From the line containing "red brick E6:E7" to the line containing "grey brick C8:C9" in the entries below, reproduce every line exactly, ends included. Nothing else belongs in the copy, and no pictures.

** Opening Given records block **

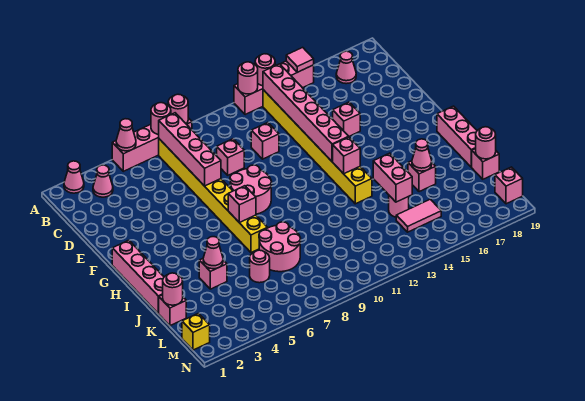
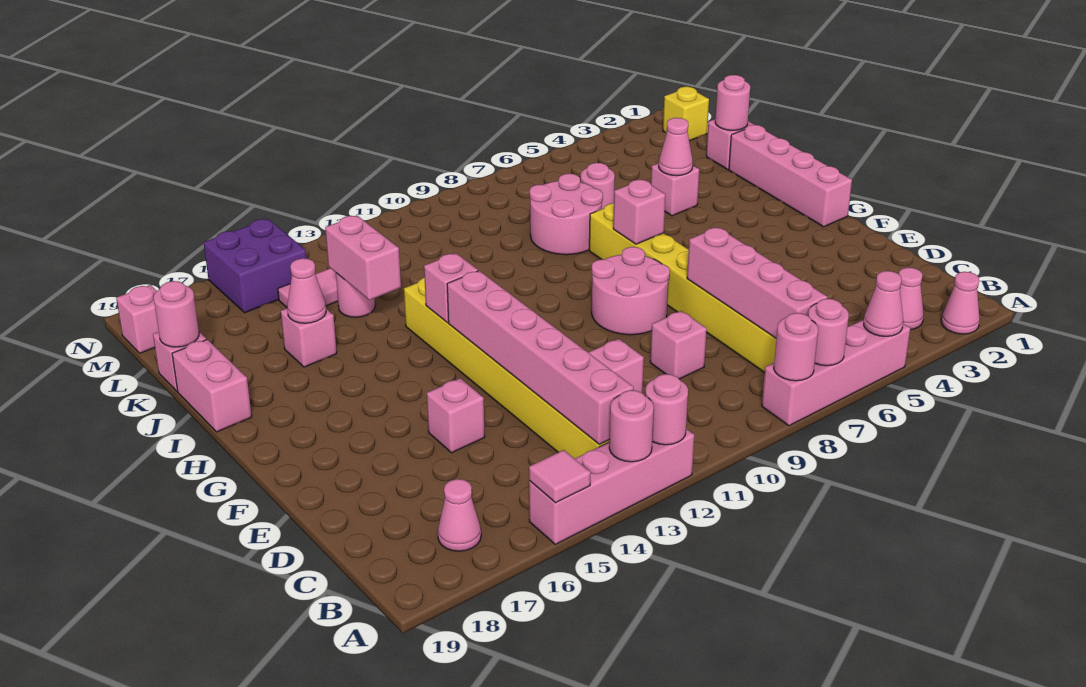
pink brick H19:J19 level 1 -> pink brick I19:J19 level 1
none -> purple brick M15:N16 level 1

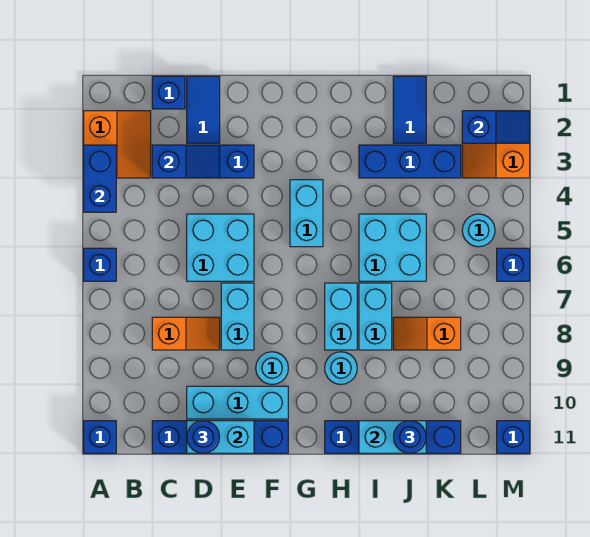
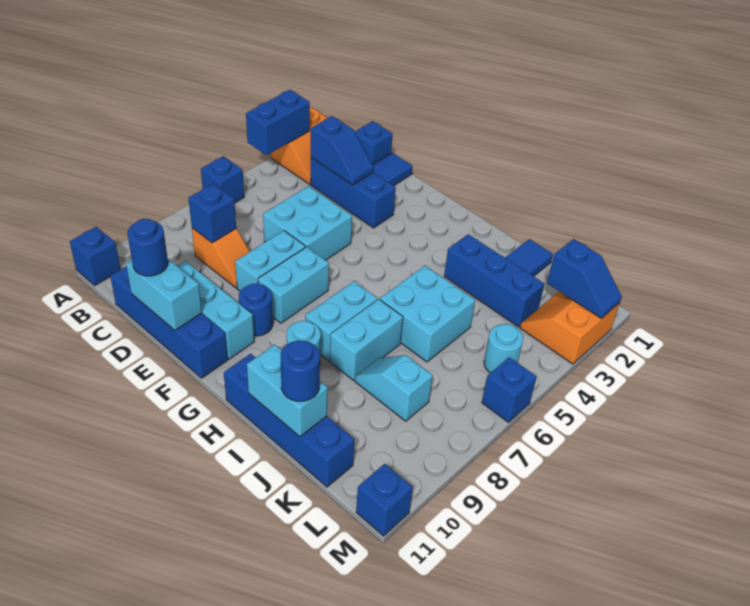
none -> blue brick C8 level 2
cyan round brick F9 level 1 -> blue round brick F9 level 1
cyan brick G4:G5 level 1 -> cyan brick F7:F8 level 1
orange slope J8:K8 level 1 top K -> cyan slope J8:K8 level 1 top K

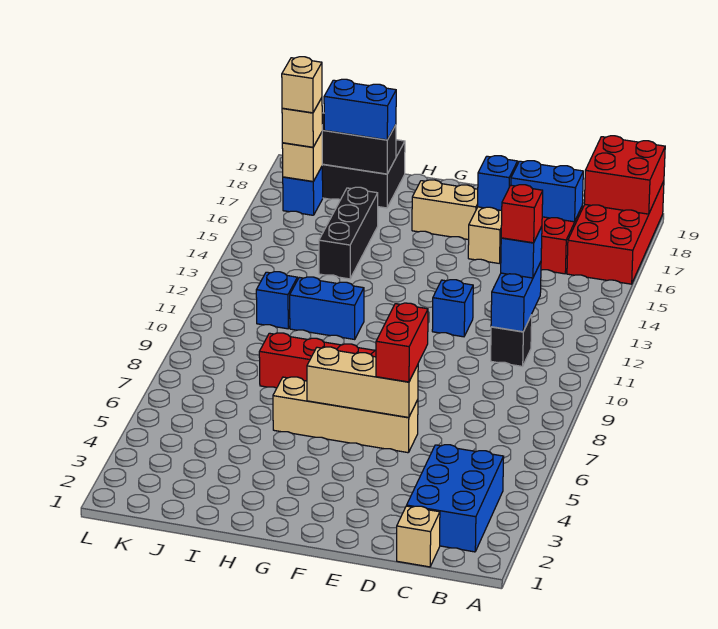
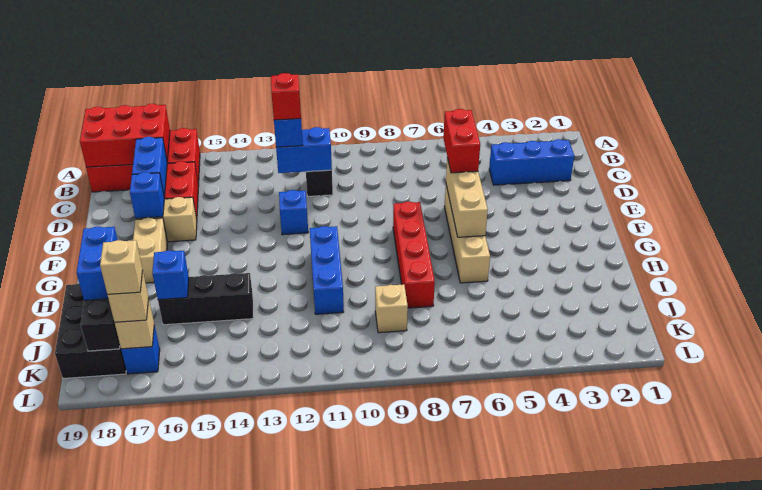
red brick A18:B19 level 2 -> red brick A17:B19 level 2
blue brick B2:C4 level 1 -> blue brick C2:C4 level 1
tan brick C1 level 1 -> tan brick J9 level 1
red brick E6:E7 level 3 -> red brick D6:E6 level 3
blue brick H11:I11 level 1 -> blue brick G11:I11 level 1
blue brick J11 level 1 -> blue brick I16 level 2

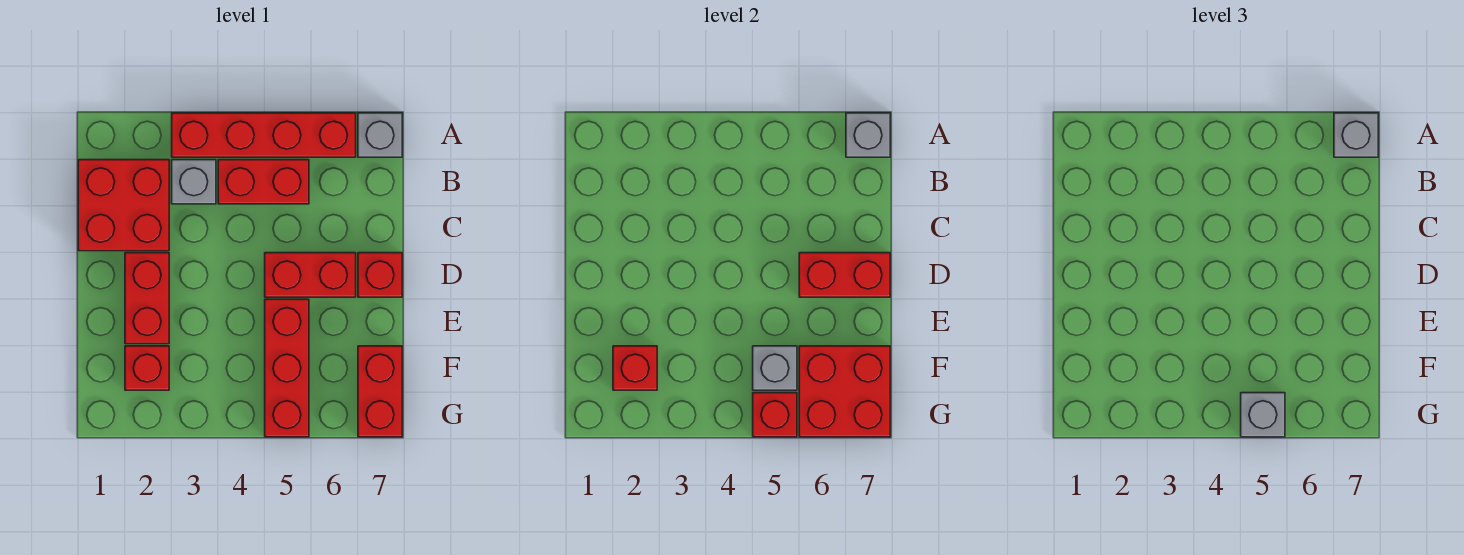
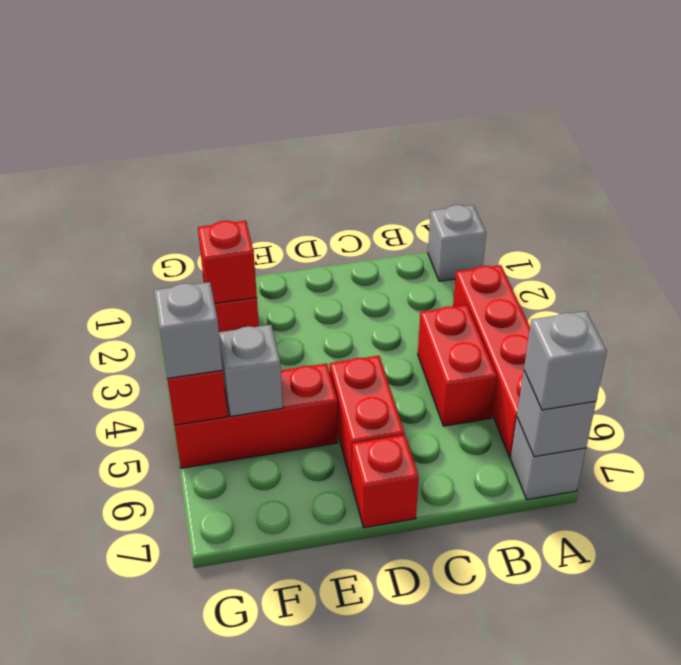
red brick B1:C2 level 1 -> none
grey brick B3 level 1 -> grey brick A1 level 1
red brick D2:E2 level 1 -> none
red brick D6:D7 level 2 -> none
red brick F6:G7 level 2 -> none
red brick F7:G7 level 1 -> none

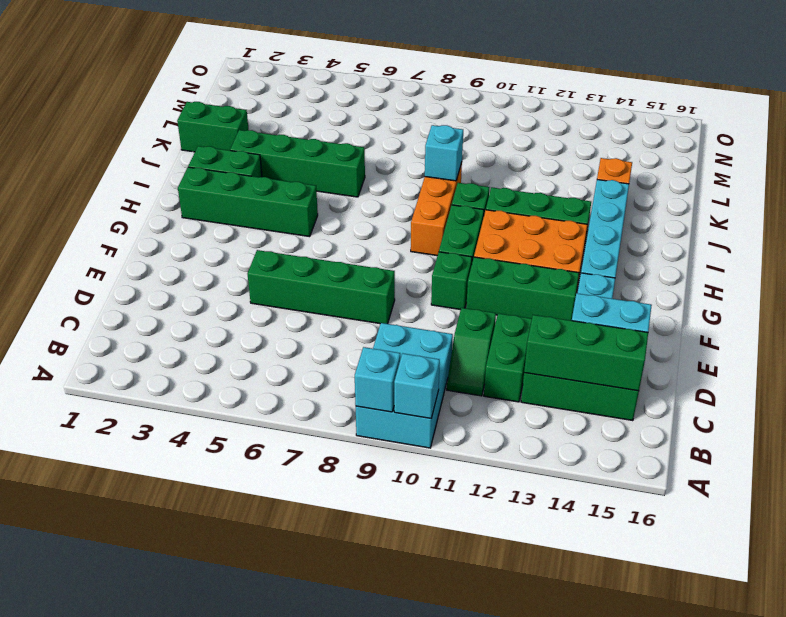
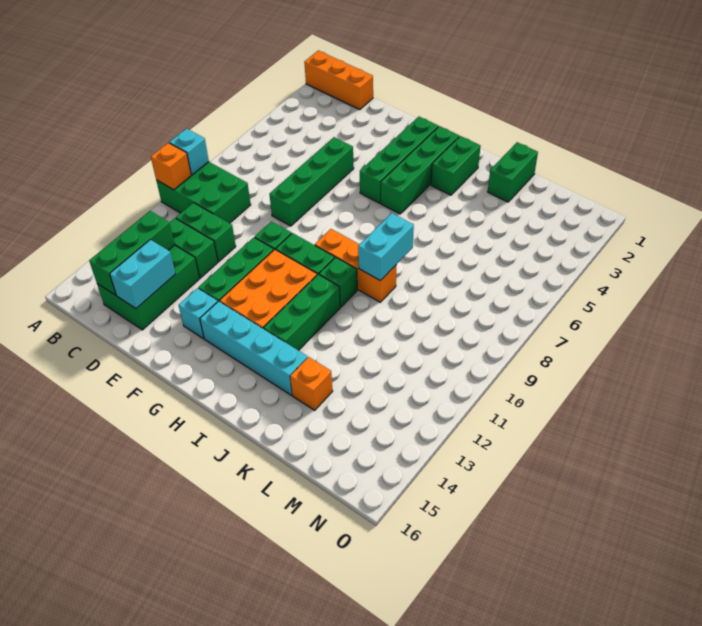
none -> orange brick A1:C1 level 1
cyan brick A9:C10 level 1 -> green brick A9:C10 level 1
cyan brick A10 level 2 -> orange brick A10 level 2
green slope C11:D11 level 1 top D -> green brick C11:D11 level 1
green brick J3:J6 level 1 -> green brick G2:G5 level 1
cyan brick J9 level 2 -> cyan brick J8:J9 level 2

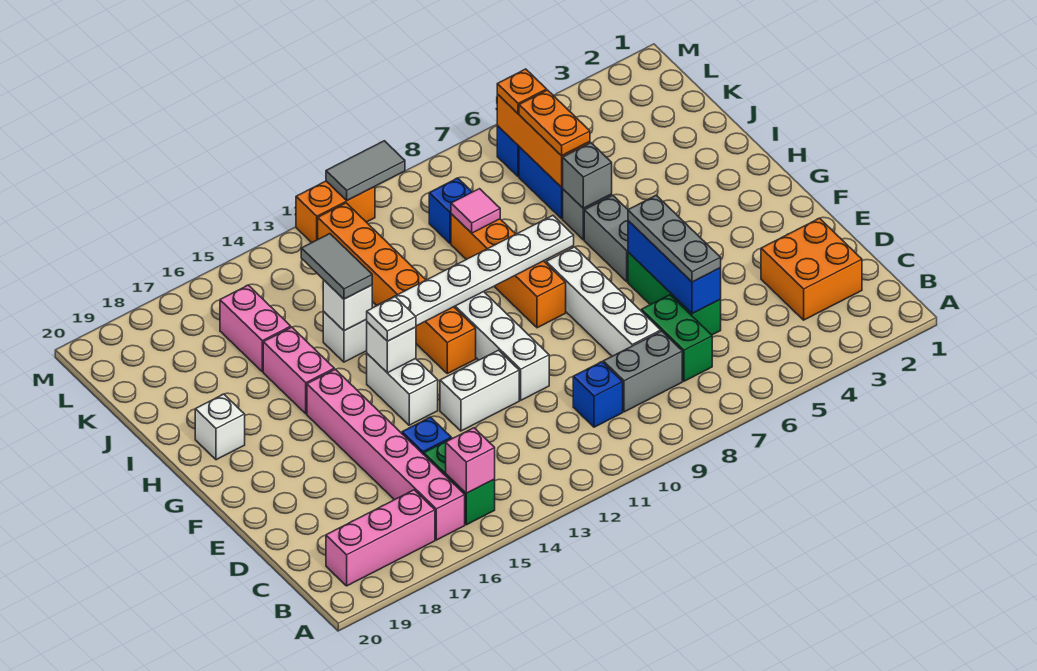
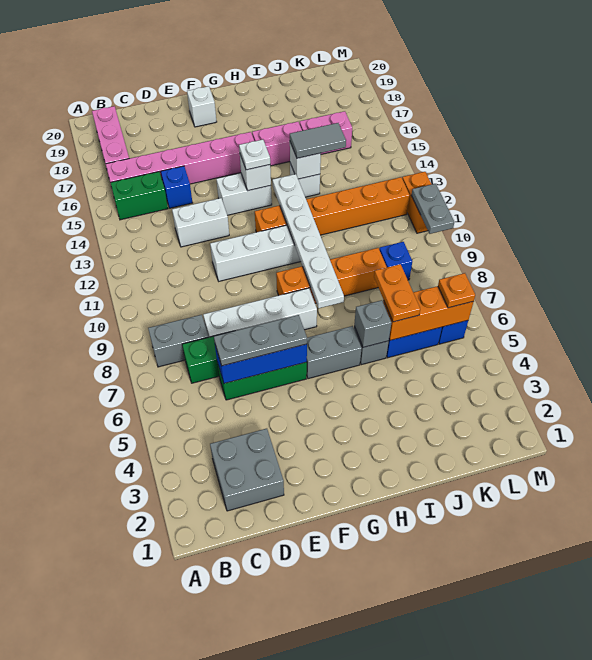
pink brick B15 level 2 -> none
orange brick C2:D3 level 1 -> grey brick C2:D3 level 1
grey brick C8:C9 level 1 -> grey brick B8:C8 level 1
blue brick C10 level 1 -> none
white brick E12:E13 level 1 -> white brick D13:E13 level 1
white brick H19 level 1 -> white brick F19 level 1
orange plate J6:K6 level 3 -> orange plate J6:J7 level 3
pink tile J9 level 2 -> none
grey tile M10:M11 level 2 -> grey plate M10:M11 level 2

** Closing Given records block **

> Exercise result:
red brick E6:E7 level 3 -> red brick D6:E6 level 3
blue brick H11:I11 level 1 -> blue brick G11:I11 level 1
blue brick J11 level 1 -> blue brick I16 level 2

red brick B1:C2 level 1 -> none
grey brick B3 level 1 -> grey brick A1 level 1
red brick D2:E2 level 1 -> none
red brick D6:D7 level 2 -> none
red brick F6:G7 level 2 -> none
red brick F7:G7 level 1 -> none

none -> orange brick A1:C1 level 1
cyan brick A9:C10 level 1 -> green brick A9:C10 level 1
cyan brick A10 level 2 -> orange brick A10 level 2
green slope C11:D11 level 1 top D -> green brick C11:D11 level 1
green brick J3:J6 level 1 -> green brick G2:G5 level 1
cyan brick J9 level 2 -> cyan brick J8:J9 level 2

pink brick B15 level 2 -> none
orange brick C2:D3 level 1 -> grey brick C2:D3 level 1
grey brick C8:C9 level 1 -> grey brick B8:C8 level 1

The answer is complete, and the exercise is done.